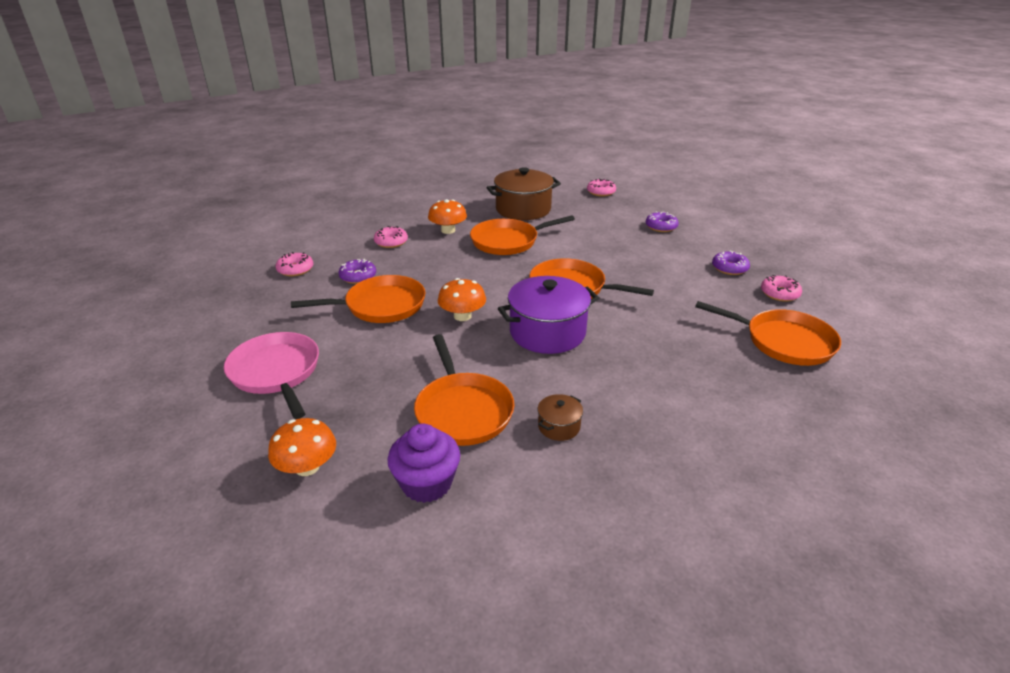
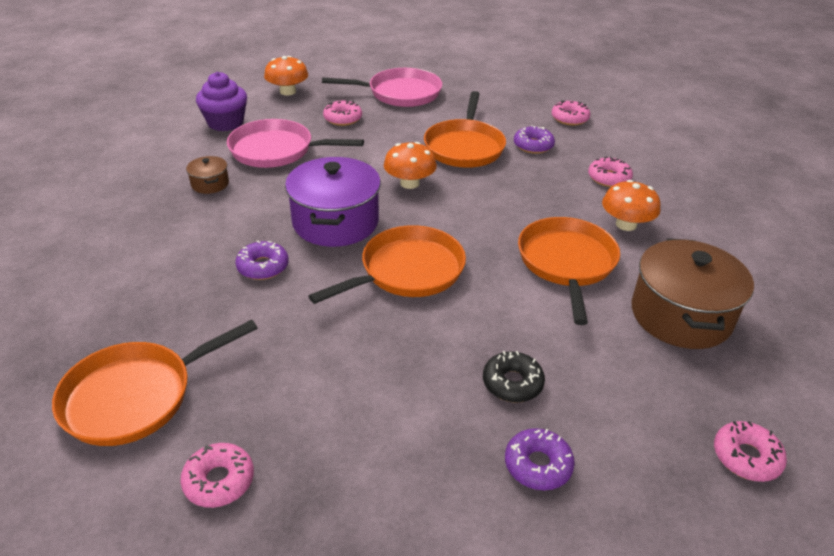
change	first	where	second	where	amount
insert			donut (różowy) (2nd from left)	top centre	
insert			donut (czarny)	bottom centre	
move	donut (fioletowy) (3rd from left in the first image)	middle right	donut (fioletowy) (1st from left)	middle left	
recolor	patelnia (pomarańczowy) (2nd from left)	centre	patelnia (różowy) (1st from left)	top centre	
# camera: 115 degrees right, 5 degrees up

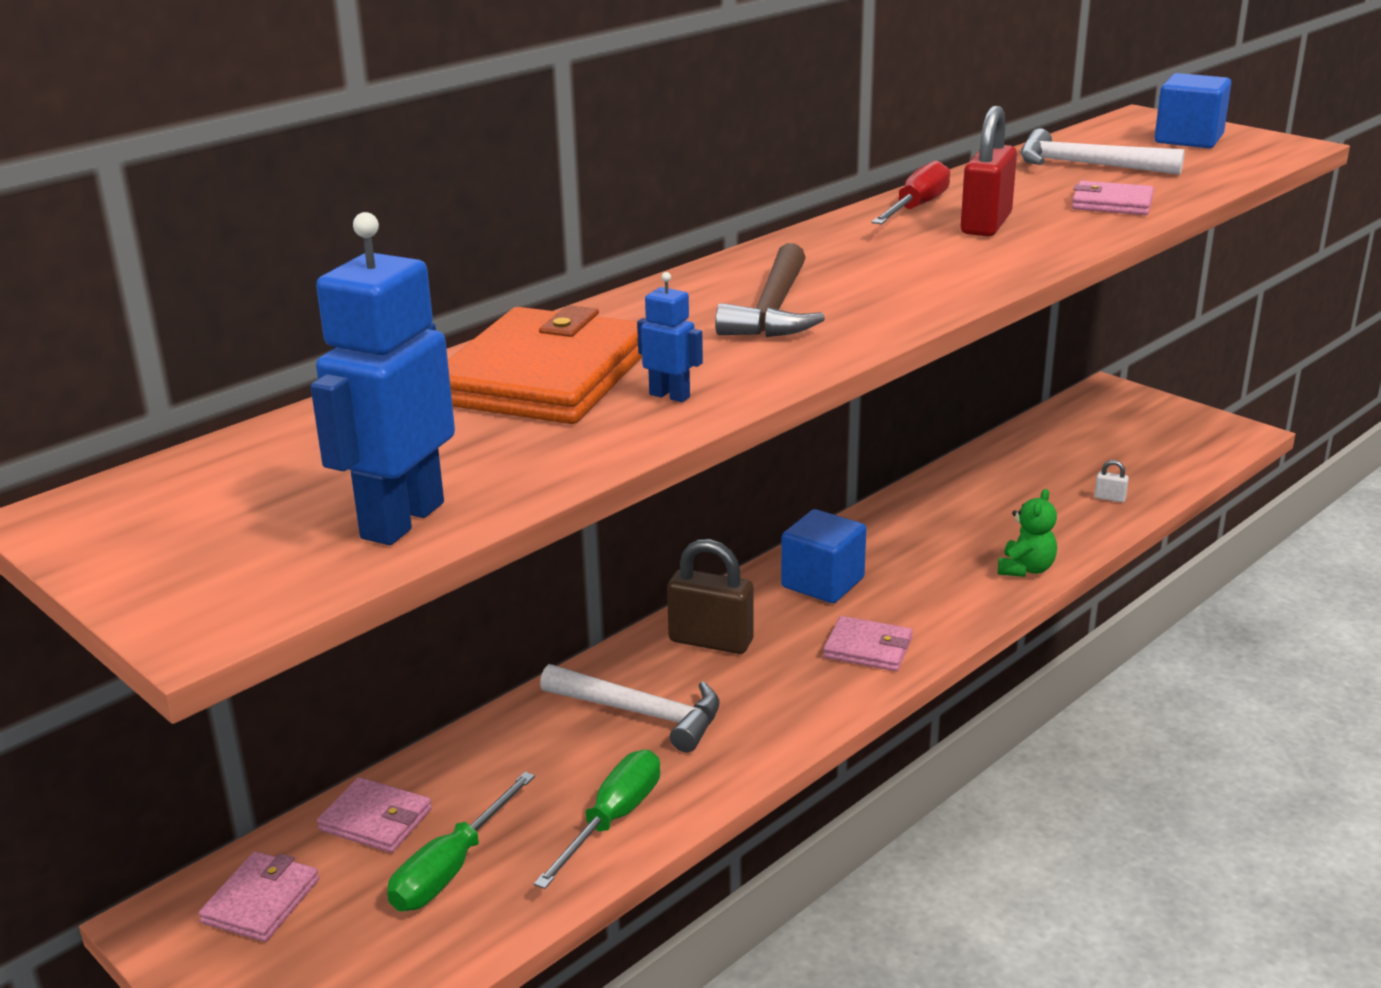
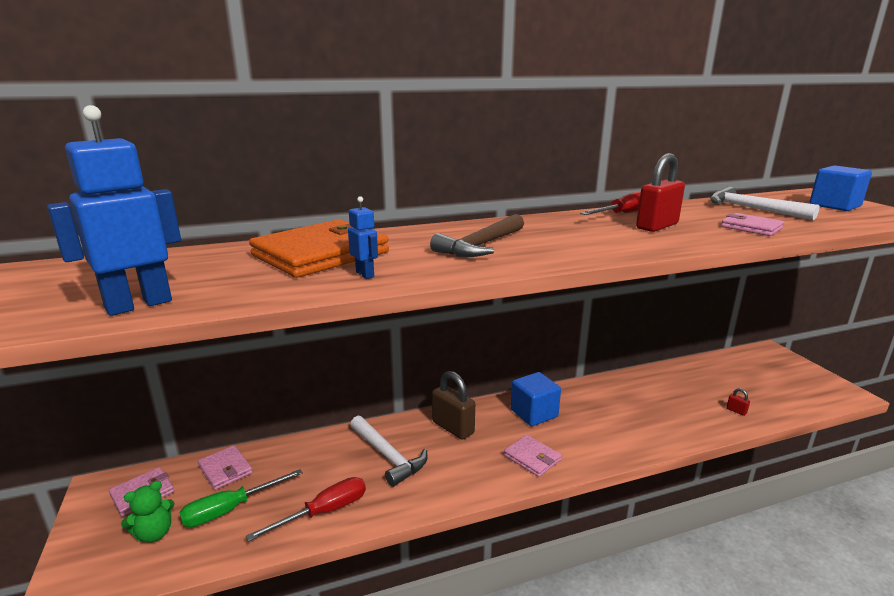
change	first	where	second	where	amount
move	miś (zielony)	middle right		bottom left	
recolor	śrubokręt (zielony) (2nd from left)	bottom centre	śrubokręt (czerwony) (1st from left)	bottom centre	
recolor	kłódka (biały)	middle right	kłódka (czerwony) (2nd from left)	bottom right	
# camera: 25 degrees right, 5 degrees down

+--

## Your instructions
With the images removed, write out all of the material above exactly.

## Output for this task
change	first	where	second	where	amount
insert			donut (różowy) (2nd from left)	top centre	
insert			donut (czarny)	bottom centre	
move	donut (fioletowy) (3rd from left in the first image)	middle right	donut (fioletowy) (1st from left)	middle left	
recolor	patelnia (pomarańczowy) (2nd from left)	centre	patelnia (różowy) (1st from left)	top centre	
# camera: 115 degrees right, 5 degrees up

change	first	where	second	where	amount
move	miś (zielony)	middle right		bottom left	
recolor	śrubokręt (zielony) (2nd from left)	bottom centre	śrubokręt (czerwony) (1st from left)	bottom centre	
recolor	kłódka (biały)	middle right	kłódka (czerwony) (2nd from left)	bottom right	
# camera: 25 degrees right, 5 degrees down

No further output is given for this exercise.